- _Records from a data source_
---

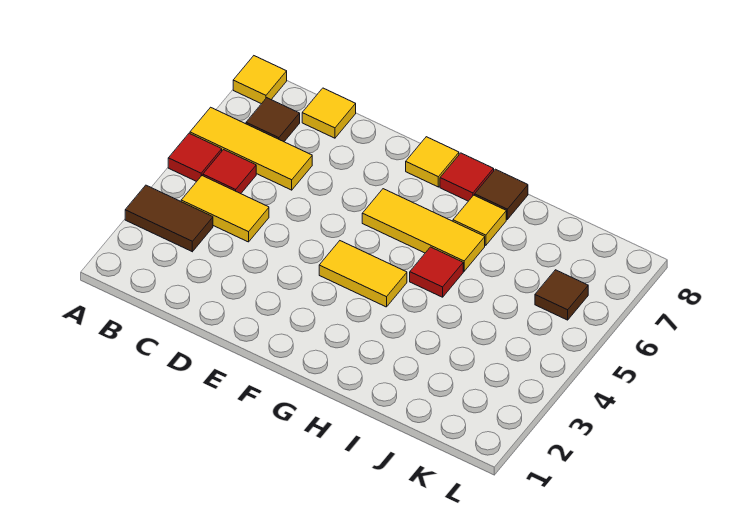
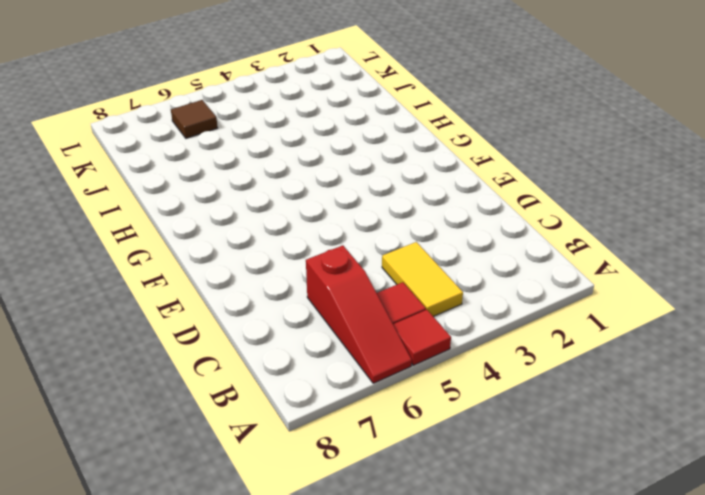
red slope A6:C6 level 1 top C -> yellow tile A6:C6 level 1
none -> brown tile A3:B3 level 1
none -> yellow tile A8 level 1
none -> brown tile B7 level 1

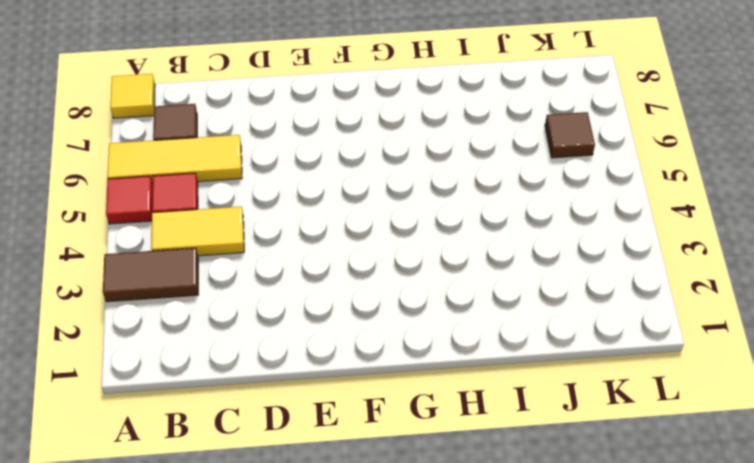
none -> yellow tile C8 level 1
none -> yellow tile F4:G4 level 1
none -> yellow tile F6:H6 level 1

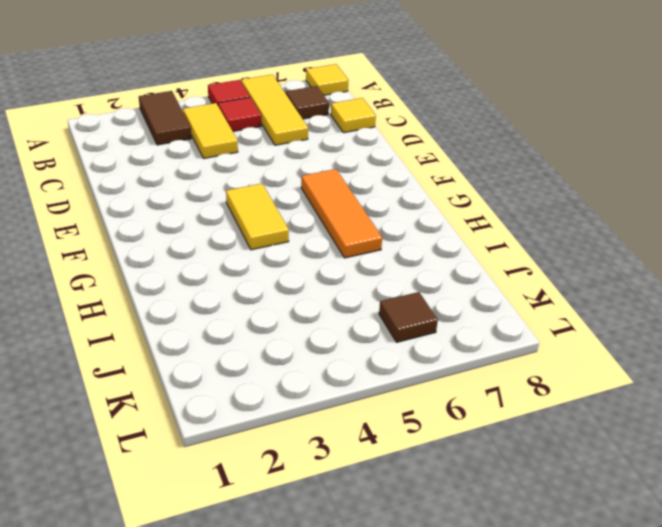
orange tile F6:H6 level 1 -> yellow tile F6:H6 level 1
none -> yellow tile F8 level 1
none -> red tile G8 level 1
none -> red tile H5 level 1

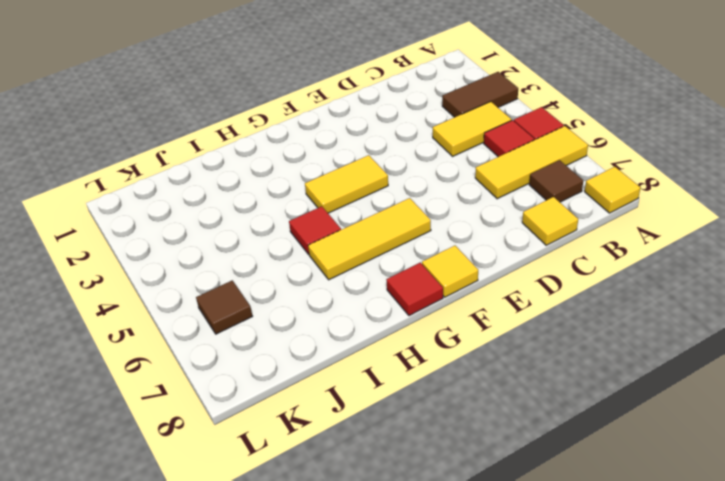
none -> yellow tile H7 level 1
none -> brown tile H8 level 1

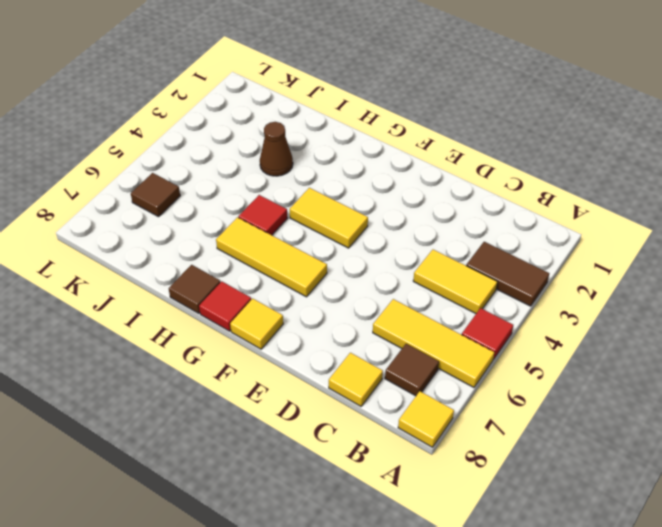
brown cone I3 level 1 -> none
none -> red tile B5 level 1
none -> yellow tile H7 level 1

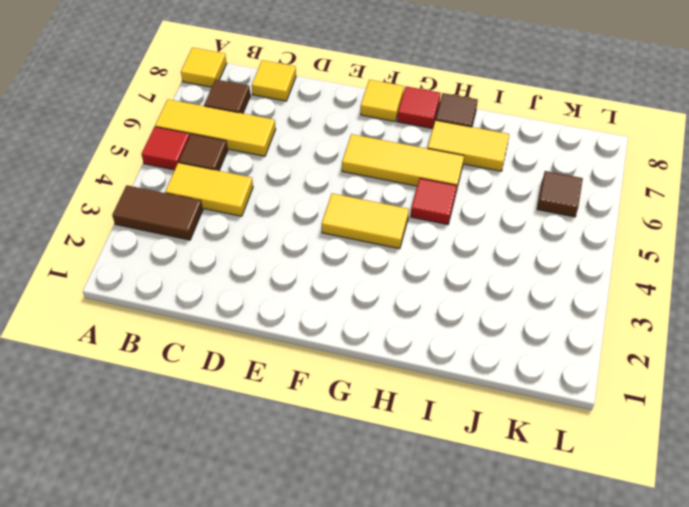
brown tile B5 level 1 -> red tile B5 level 1
yellow tile H7:I7 level 1 -> yellow tile H7 level 1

---

- _Problem to solve_
Every line above should be printed again word for word, without its pictures.

- _Solution to this task_
red slope A6:C6 level 1 top C -> yellow tile A6:C6 level 1
none -> brown tile A3:B3 level 1
none -> yellow tile A8 level 1
none -> brown tile B7 level 1

none -> yellow tile C8 level 1
none -> yellow tile F4:G4 level 1
none -> yellow tile F6:H6 level 1

orange tile F6:H6 level 1 -> yellow tile F6:H6 level 1
none -> yellow tile F8 level 1
none -> red tile G8 level 1
none -> red tile H5 level 1

none -> yellow tile H7 level 1
none -> brown tile H8 level 1

brown cone I3 level 1 -> none
none -> red tile B5 level 1
none -> yellow tile H7 level 1

brown tile B5 level 1 -> red tile B5 level 1
yellow tile H7:I7 level 1 -> yellow tile H7 level 1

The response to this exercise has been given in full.